[Revision tracking records]
***

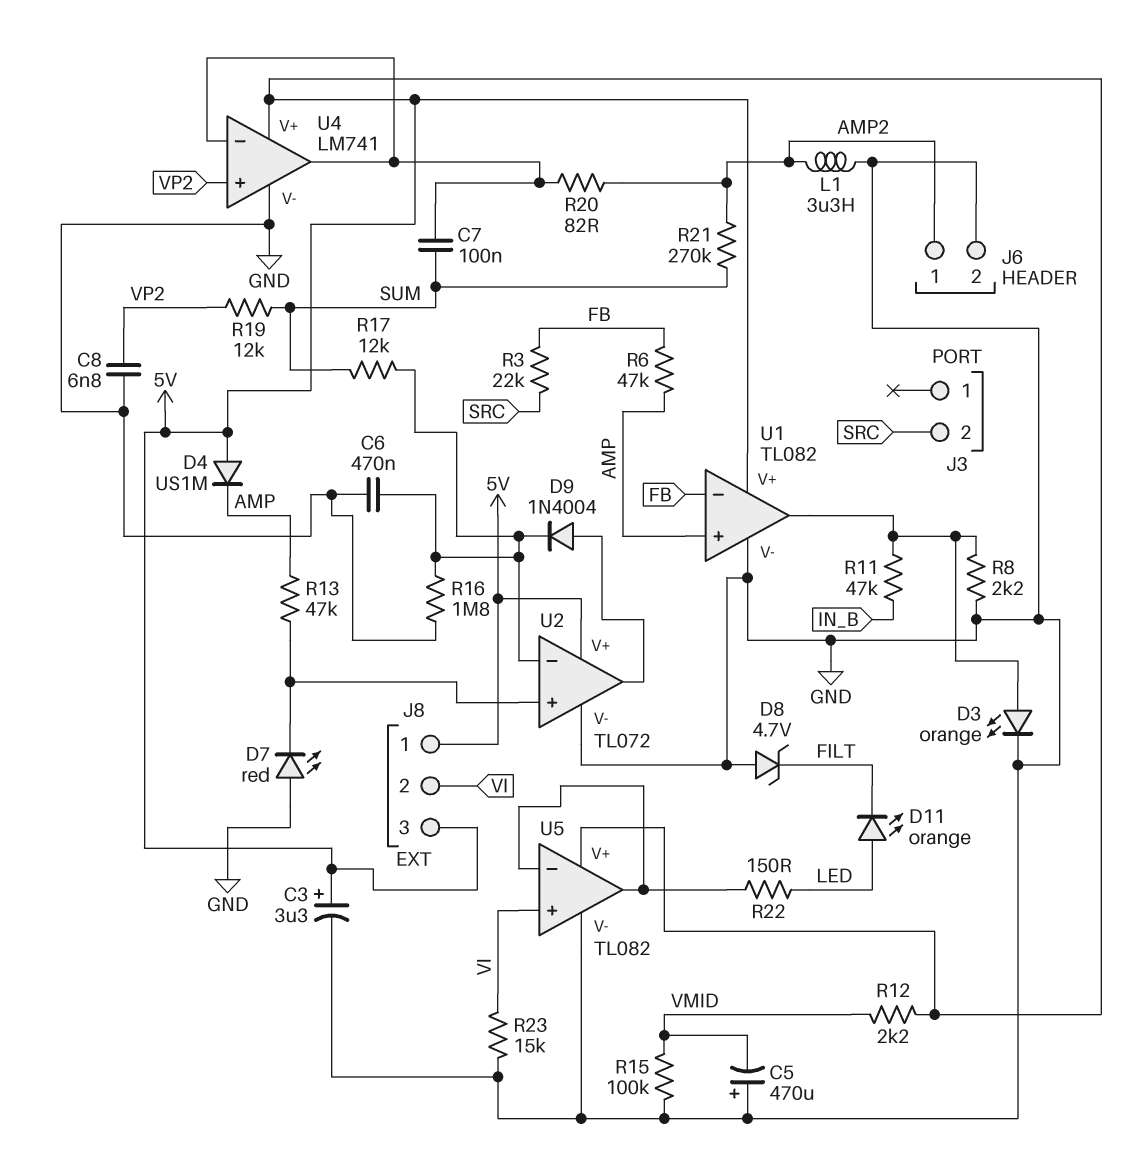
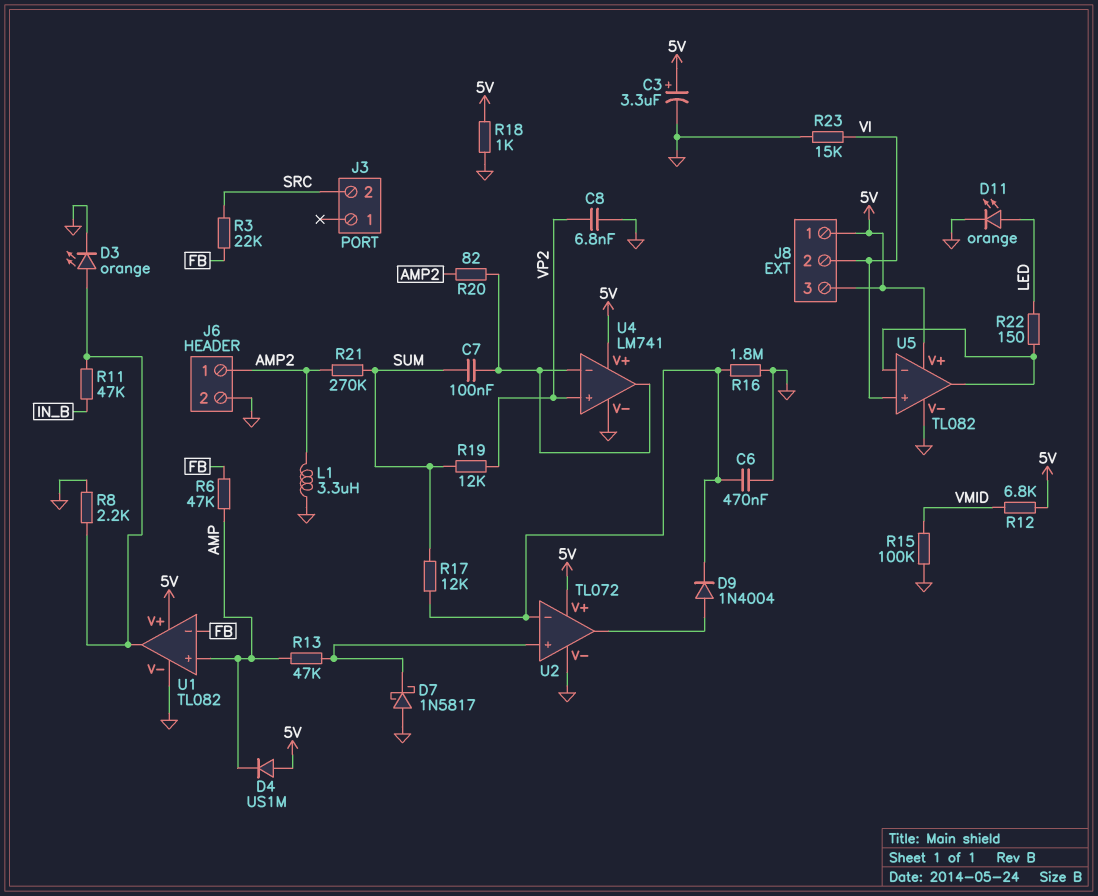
C5: 470uF (plus GND, minus VMID) -> none
D7: LED red (A GND, K U2/in+) -> schottky 1N5817 (A GND, K U2/in+)
D8: zener 4.7V (A GND, K FILT) -> none
D11: LED orange (A LED, K FILT) -> LED orange (A LED, K GND)
R12: 2.2k (5V, VMID) -> 6.8k (5V, VMID)
R18: none -> 1k (5V, GND)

***

WHAT TO PRODUCE: Quote each record exactly as it stands, minus the pictures.

ANSWER SECTION:
C5: 470uF (plus GND, minus VMID) -> none
D7: LED red (A GND, K U2/in+) -> schottky 1N5817 (A GND, K U2/in+)
D8: zener 4.7V (A GND, K FILT) -> none
D11: LED orange (A LED, K FILT) -> LED orange (A LED, K GND)
R12: 2.2k (5V, VMID) -> 6.8k (5V, VMID)
R18: none -> 1k (5V, GND)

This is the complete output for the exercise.